### WHAT TO DO
Nothing outside the range is to be copied. From the entries below, reproduce exactly the lines starting at the one with "none -> black cone C3 level 1" and ending at the one with "lime brick I10", without pictures.

******

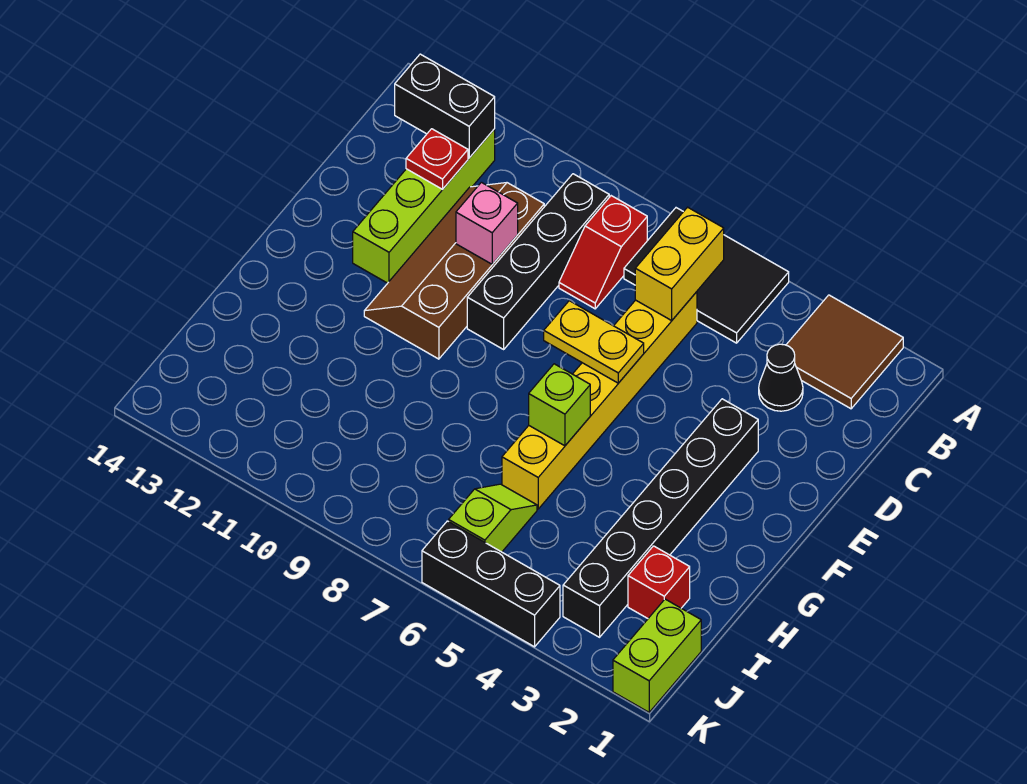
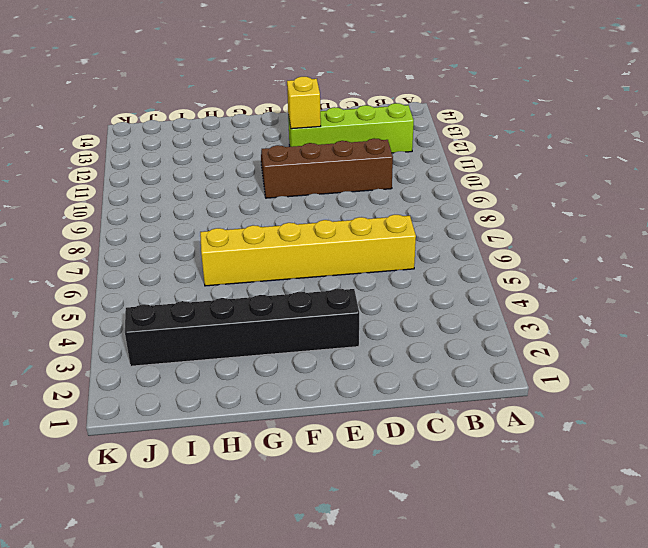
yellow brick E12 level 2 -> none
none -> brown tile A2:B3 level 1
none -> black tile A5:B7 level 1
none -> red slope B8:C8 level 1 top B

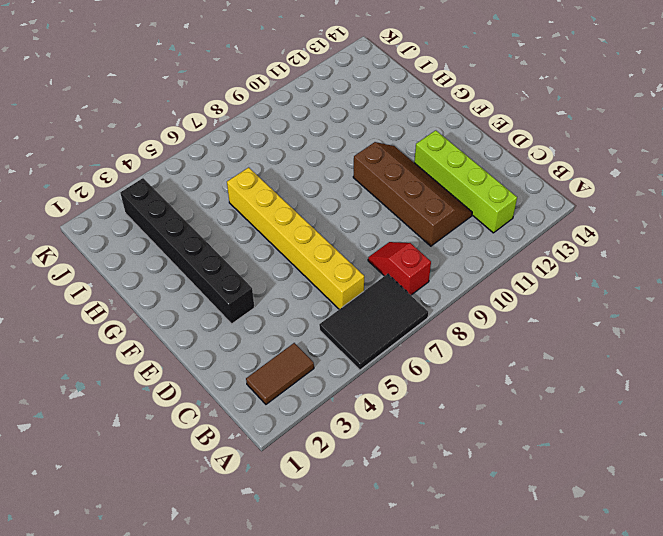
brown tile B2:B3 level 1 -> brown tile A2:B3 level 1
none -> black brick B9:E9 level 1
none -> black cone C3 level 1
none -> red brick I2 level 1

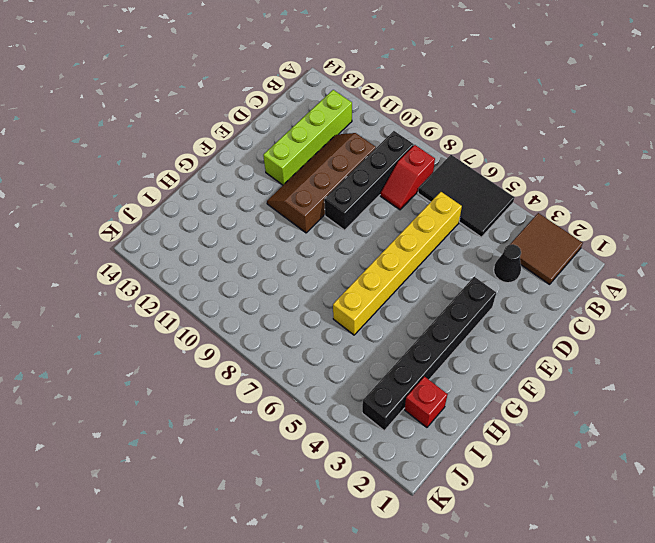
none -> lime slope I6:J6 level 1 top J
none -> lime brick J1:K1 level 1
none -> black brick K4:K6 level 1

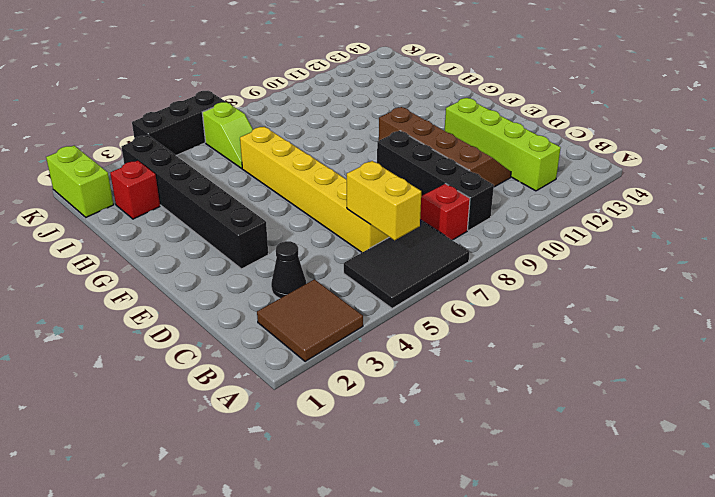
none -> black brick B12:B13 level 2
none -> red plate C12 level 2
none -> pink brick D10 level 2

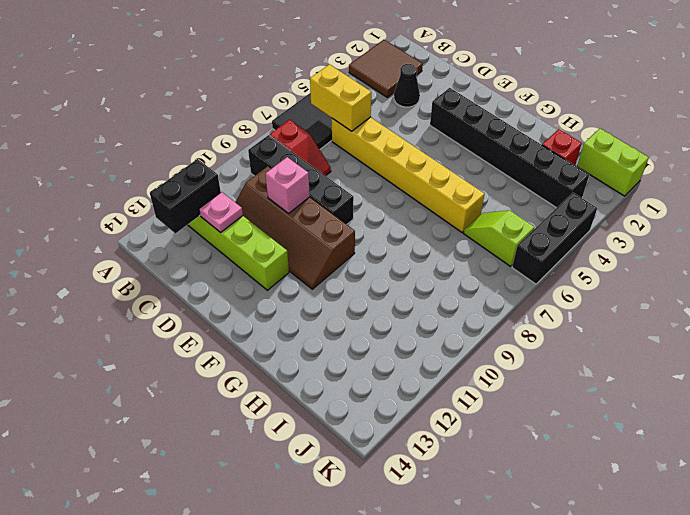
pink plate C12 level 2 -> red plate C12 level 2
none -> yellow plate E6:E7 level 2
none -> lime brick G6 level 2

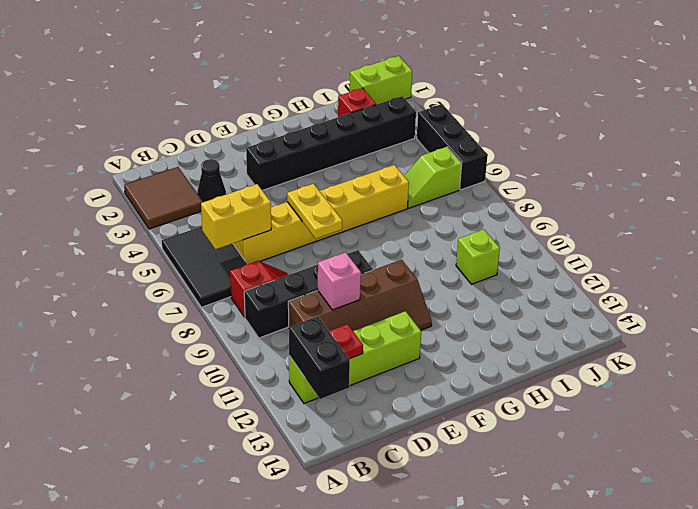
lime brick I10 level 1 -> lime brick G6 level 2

******

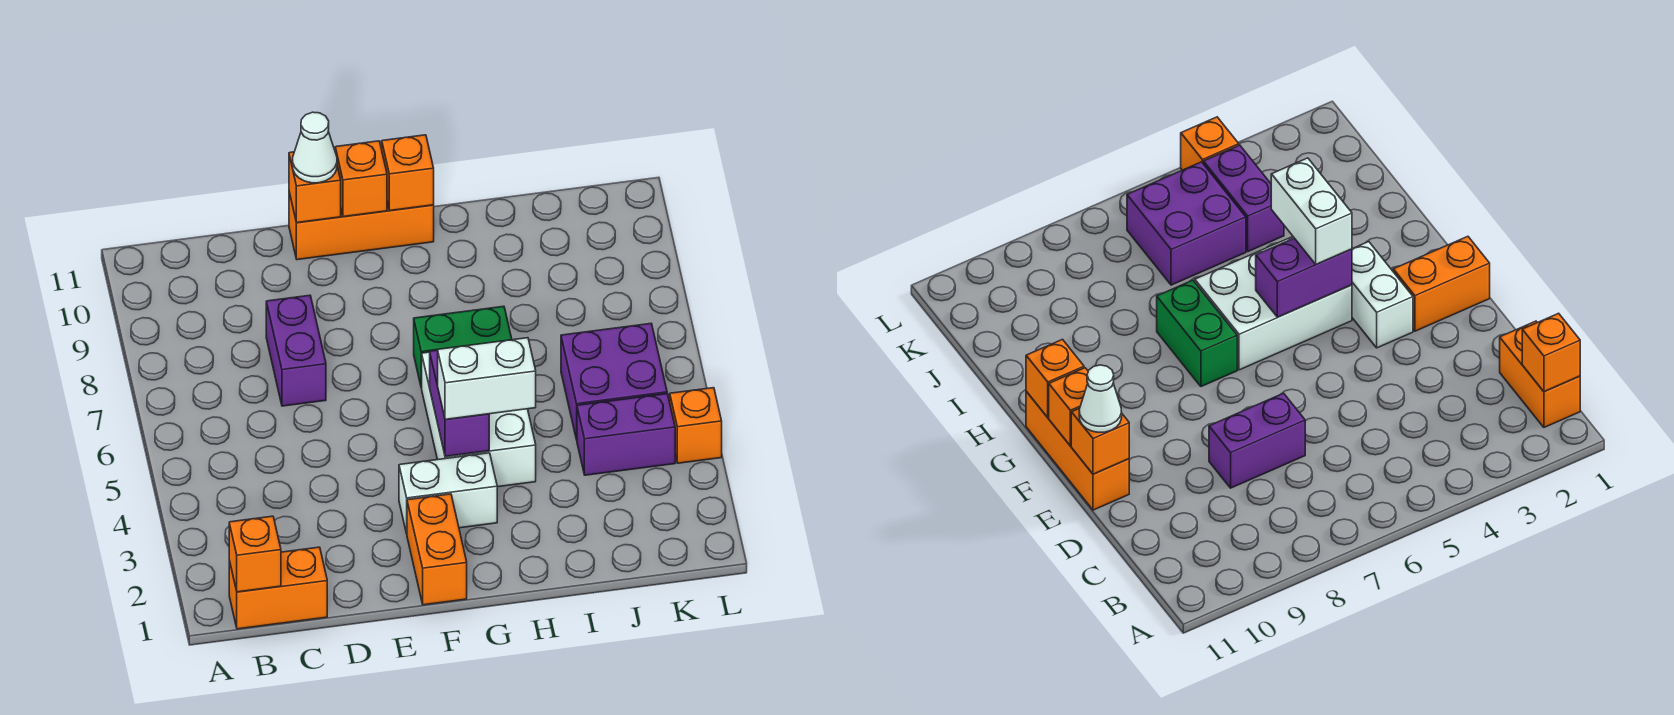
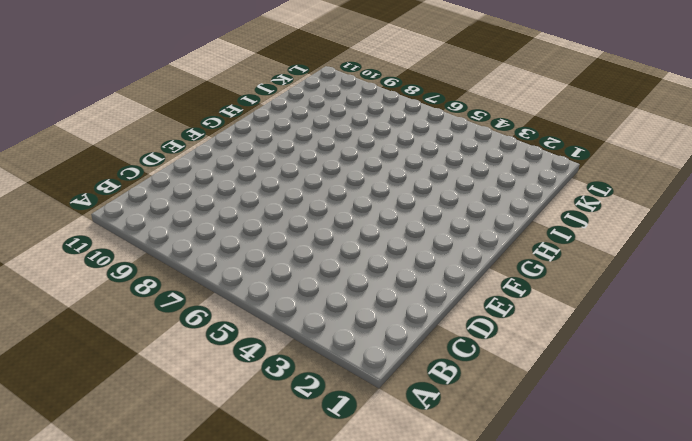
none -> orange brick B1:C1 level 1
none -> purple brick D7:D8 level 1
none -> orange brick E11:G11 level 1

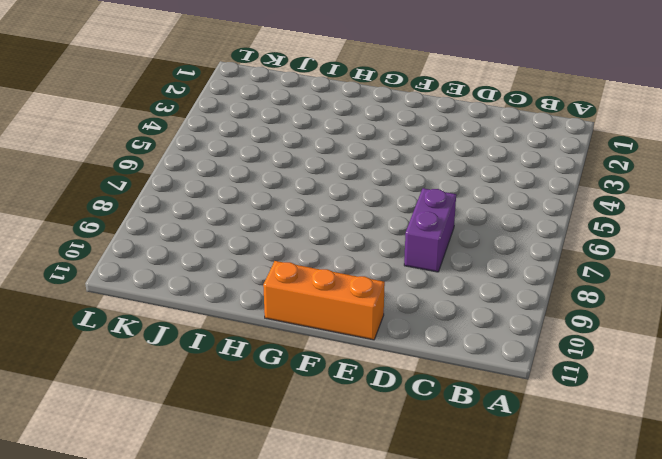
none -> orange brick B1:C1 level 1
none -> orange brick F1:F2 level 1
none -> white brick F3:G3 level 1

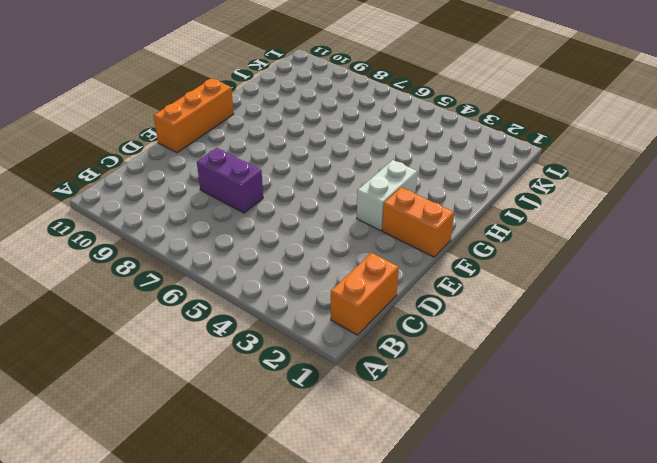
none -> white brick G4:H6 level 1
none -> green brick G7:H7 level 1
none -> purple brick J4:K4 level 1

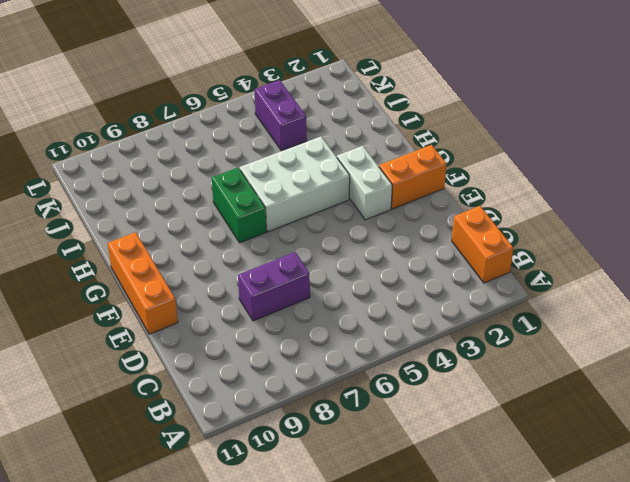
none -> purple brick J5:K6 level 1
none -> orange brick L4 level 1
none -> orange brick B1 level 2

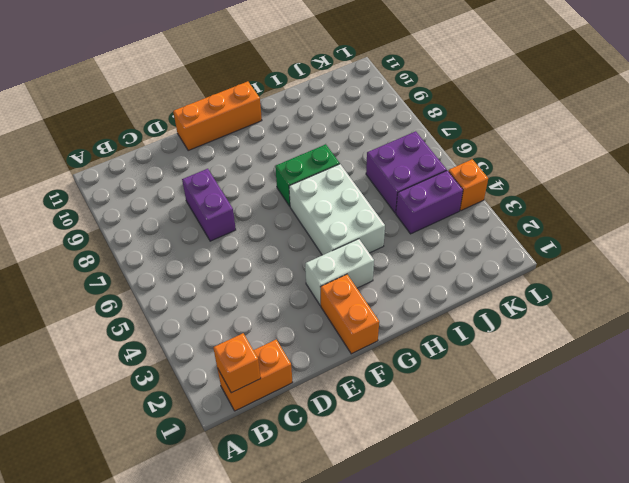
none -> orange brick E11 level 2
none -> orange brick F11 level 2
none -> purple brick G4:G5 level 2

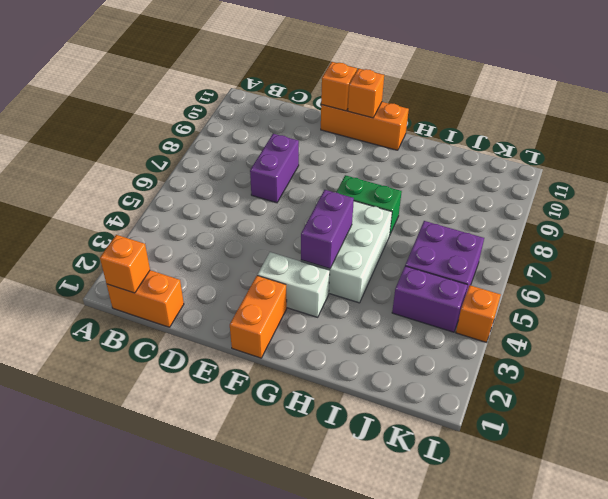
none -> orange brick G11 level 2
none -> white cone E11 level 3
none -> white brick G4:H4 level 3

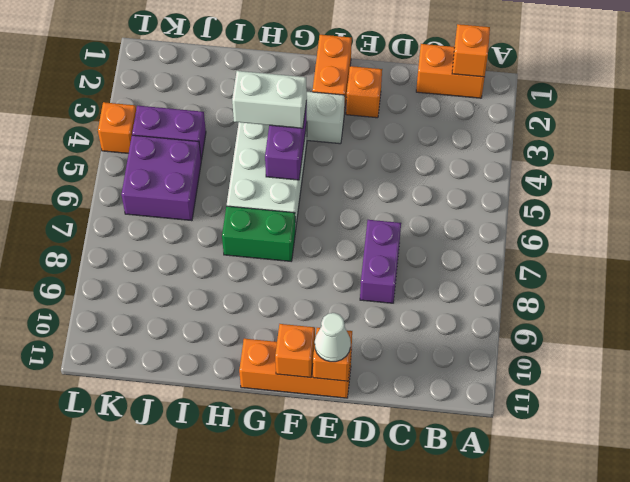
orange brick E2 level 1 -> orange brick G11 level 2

******

### COMPLETED EXERCISE
none -> black cone C3 level 1
none -> red brick I2 level 1

none -> lime slope I6:J6 level 1 top J
none -> lime brick J1:K1 level 1
none -> black brick K4:K6 level 1

none -> black brick B12:B13 level 2
none -> red plate C12 level 2
none -> pink brick D10 level 2

pink plate C12 level 2 -> red plate C12 level 2
none -> yellow plate E6:E7 level 2
none -> lime brick G6 level 2

lime brick I10 level 1 -> lime brick G6 level 2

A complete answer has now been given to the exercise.